→ Aim of the task: All lines holding the word "white" are to be copied from the records beneath.

(Dataset records)
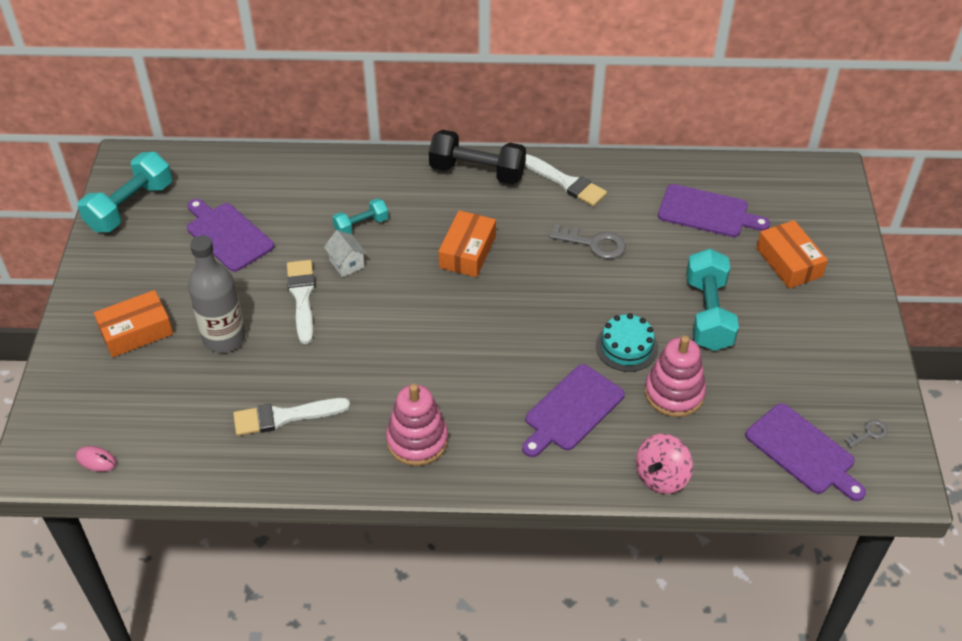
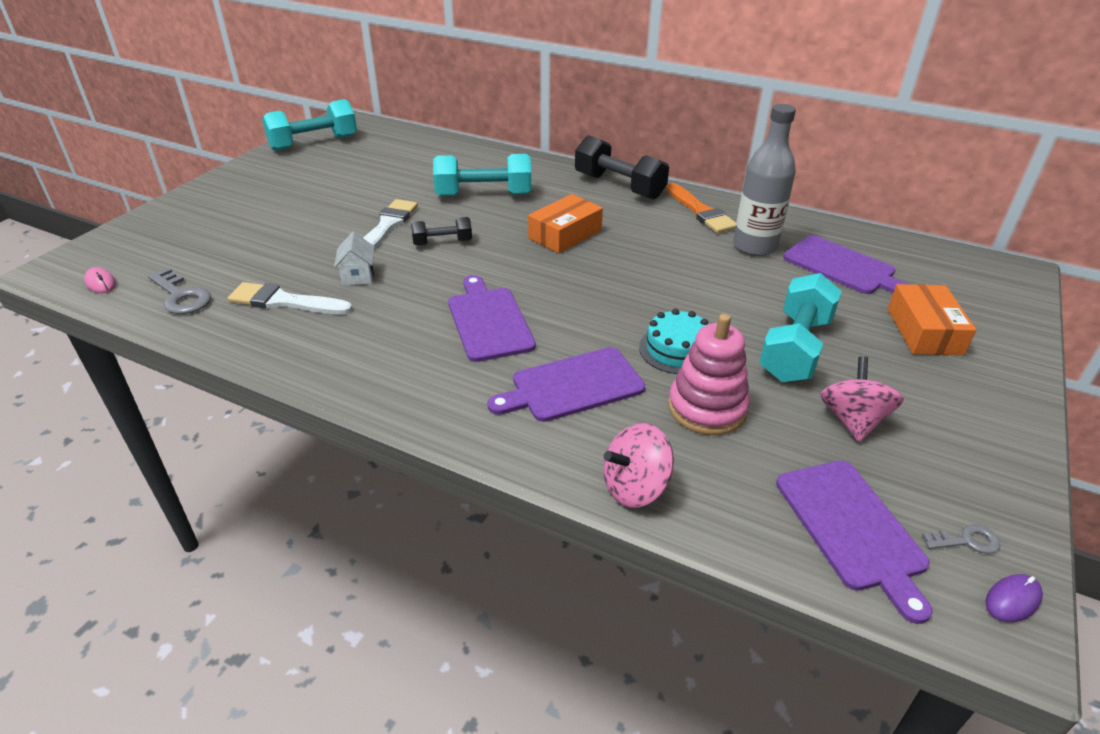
camera: 25 degrees right, 10 degrees down
orange box [94,290,173,357] -> none
purple cutting board [187,199,274,272] -> purple cutting board moved to [448,275,536,362]
grey bottle [188,235,246,353] -> grey bottle moved to [733,104,796,256]
white house [324,230,367,277] -> white house moved to [334,232,374,285]
turquoise dumbbell [332,198,389,234] -> turquoise dumbbell [433,154,531,196], size x1.80
pink stacking toy [386,384,448,466] -> none
white brush [525,154,607,206] -> orange brush [666,183,736,233]
grey key [549,224,626,259] -> grey key moved to [148,267,211,314]
none -> black dumbbell [411,217,472,245]
none -> pink spinning top [820,356,904,442]
none -> purple mouse [986,574,1043,623]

→ Exercise solution:
white house [324,230,367,277] -> white house moved to [334,232,374,285]
white brush [525,154,607,206] -> orange brush [666,183,736,233]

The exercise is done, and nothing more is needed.